__PROBLEM TO SOLVE__
Only the lines from the line containing "(182, 514) = (134, 222): blue padlock -> none" to the end of the entries should be repeated, exactly as they appear.

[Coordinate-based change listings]
::::::::::

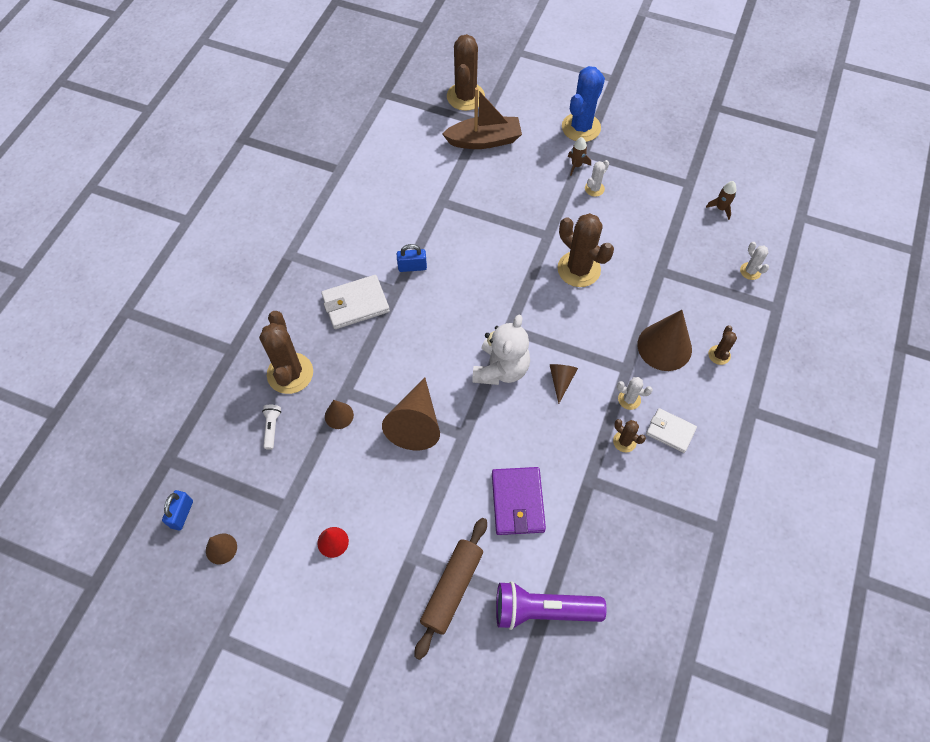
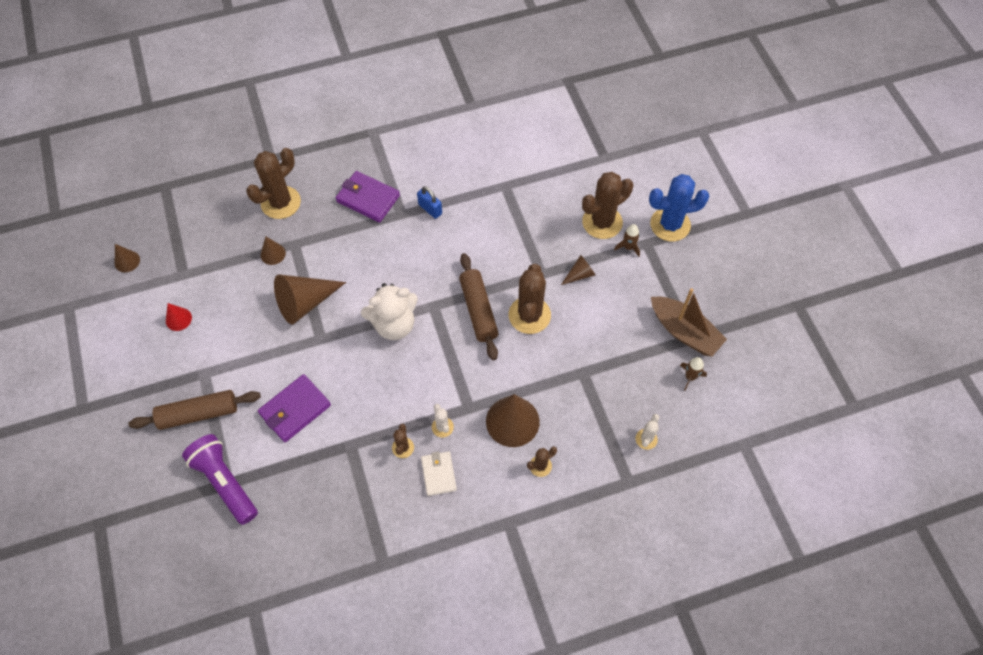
camera: 50 degrees right, 0 degrees up
(182, 514) = (134, 222): blue padlock -> none
(272, 428) = (232, 223): white flashlight -> none
(355, 304) = (368, 198): white wallet -> purple wallet
(465, 97) = (619, 130): brown cactus -> brown cactus (602, 222)
(484, 140) = (589, 171): brown boat -> brown boat (684, 332)
(542, 300) = (478, 310): none -> brown rolling pin
(561, 380) = (418, 370): brown cone -> brown cone (580, 274)
(594, 189) = (618, 274): white cactus -> none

::::::::::

__RESULT__
(182, 514) = (134, 222): blue padlock -> none
(272, 428) = (232, 223): white flashlight -> none
(355, 304) = (368, 198): white wallet -> purple wallet
(465, 97) = (619, 130): brown cactus -> brown cactus (602, 222)
(484, 140) = (589, 171): brown boat -> brown boat (684, 332)
(542, 300) = (478, 310): none -> brown rolling pin
(561, 380) = (418, 370): brown cone -> brown cone (580, 274)
(594, 189) = (618, 274): white cactus -> none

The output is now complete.